TASK PROMPT:
Apart from the pictures, which must be omitted, restate the data exactly.

EXERCISE INPUT:
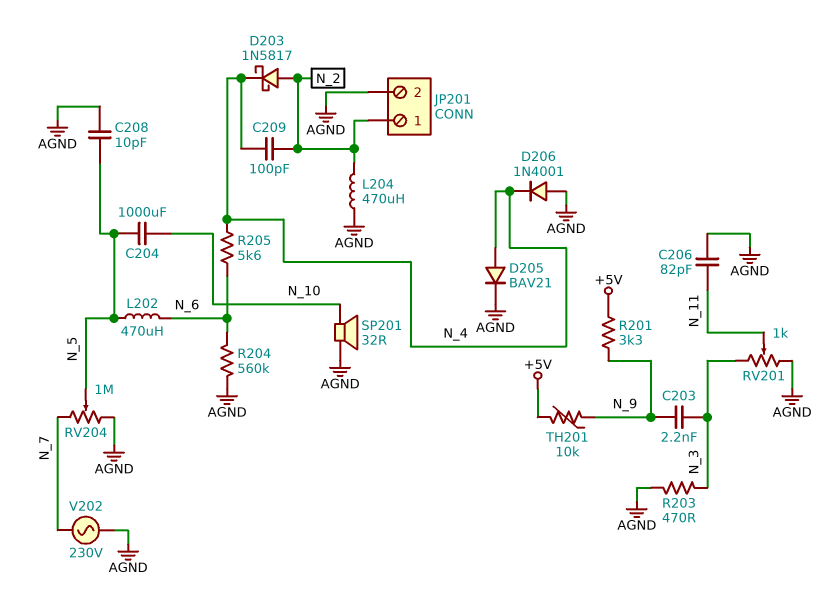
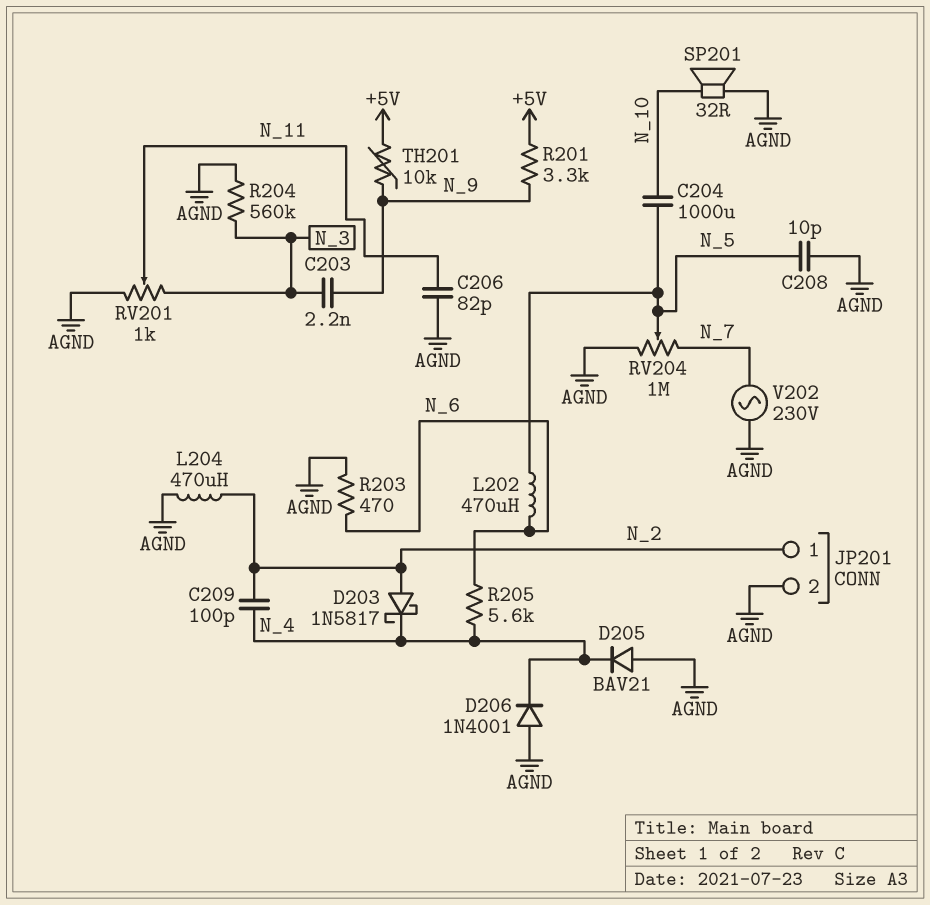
D205: diode BAV21 (A N_4, K AGND) -> diode BAV21 (A AGND, K N_4)
R203: 470 (AGND, N_3) -> 470 (AGND, N_6)
R204: 560k (AGND, N_6) -> 560k (AGND, N_3)

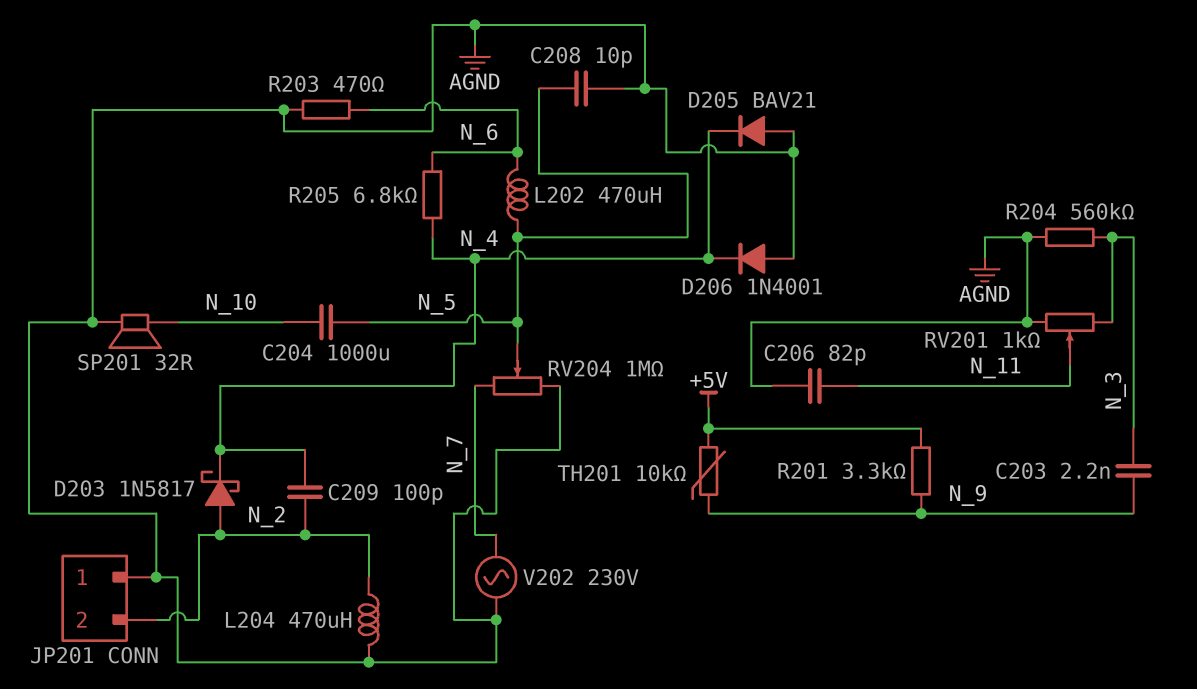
JP201 pin 1: N_2 -> AGND
JP201 pin 2: AGND -> N_2
R205: 5.6k (N_4, N_6) -> 6.8k (N_4, N_6)

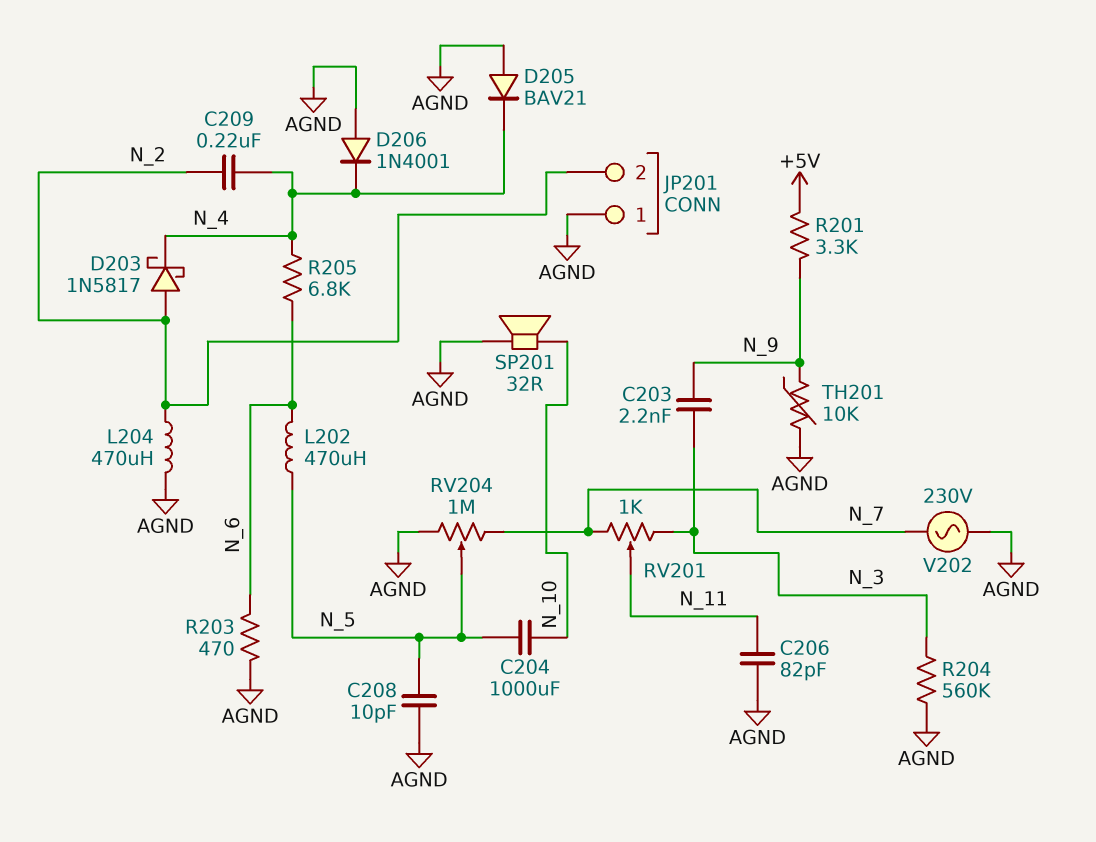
C209: 100pF (N_2, N_4) -> 220nF (N_2, N_4)
RV201: 1k (AGND, N_3, wiper N_11) -> 1k (N_3, N_7, wiper N_11)
TH201: 10k (+5V, N_9) -> 10k (AGND, N_9)

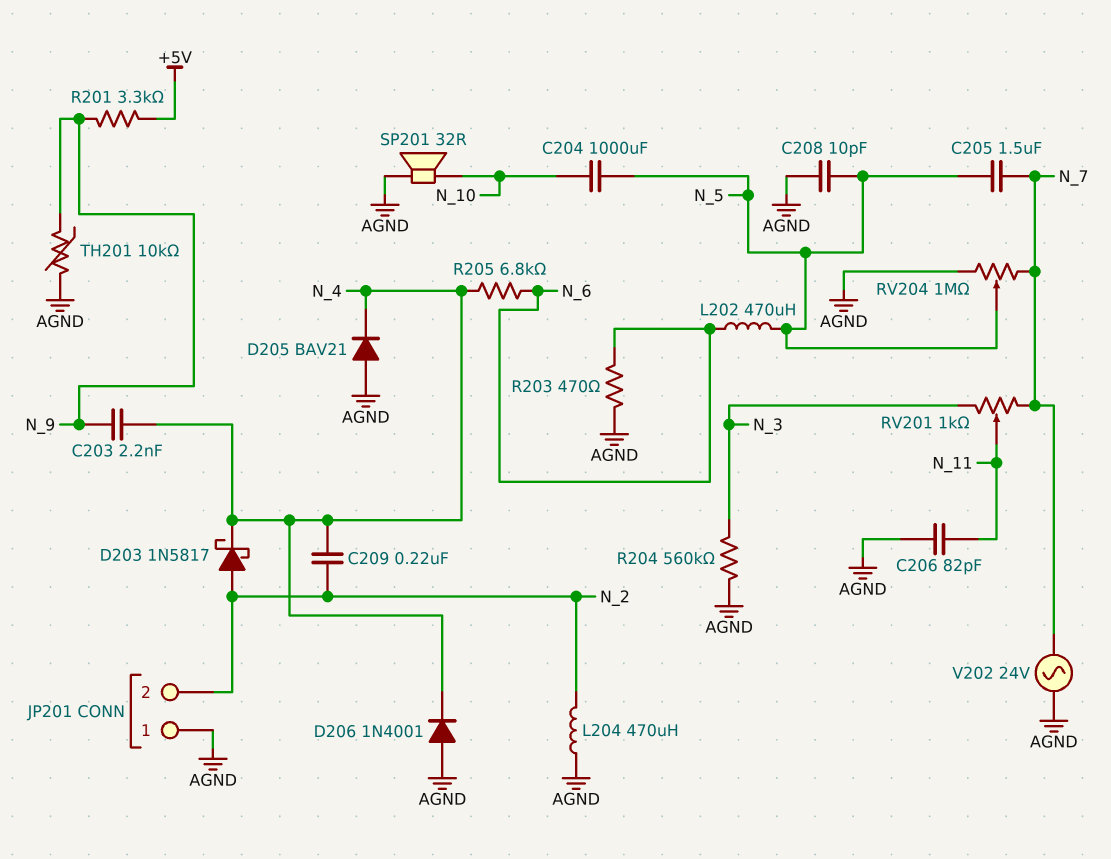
C203: 2.2nF (N_3, N_9) -> 2.2nF (N_4, N_9)
C205: none -> 1.5uF (N_5, N_7)
V202: AC 230V (AGND, N_7) -> AC 24V (AGND, N_7)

TASK OUTPUT:
D205: diode BAV21 (A N_4, K AGND) -> diode BAV21 (A AGND, K N_4)
R203: 470 (AGND, N_3) -> 470 (AGND, N_6)
R204: 560k (AGND, N_6) -> 560k (AGND, N_3)

JP201 pin 1: N_2 -> AGND
JP201 pin 2: AGND -> N_2
R205: 5.6k (N_4, N_6) -> 6.8k (N_4, N_6)

C209: 100pF (N_2, N_4) -> 220nF (N_2, N_4)
RV201: 1k (AGND, N_3, wiper N_11) -> 1k (N_3, N_7, wiper N_11)
TH201: 10k (+5V, N_9) -> 10k (AGND, N_9)

C203: 2.2nF (N_3, N_9) -> 2.2nF (N_4, N_9)
C205: none -> 1.5uF (N_5, N_7)
V202: AC 230V (AGND, N_7) -> AC 24V (AGND, N_7)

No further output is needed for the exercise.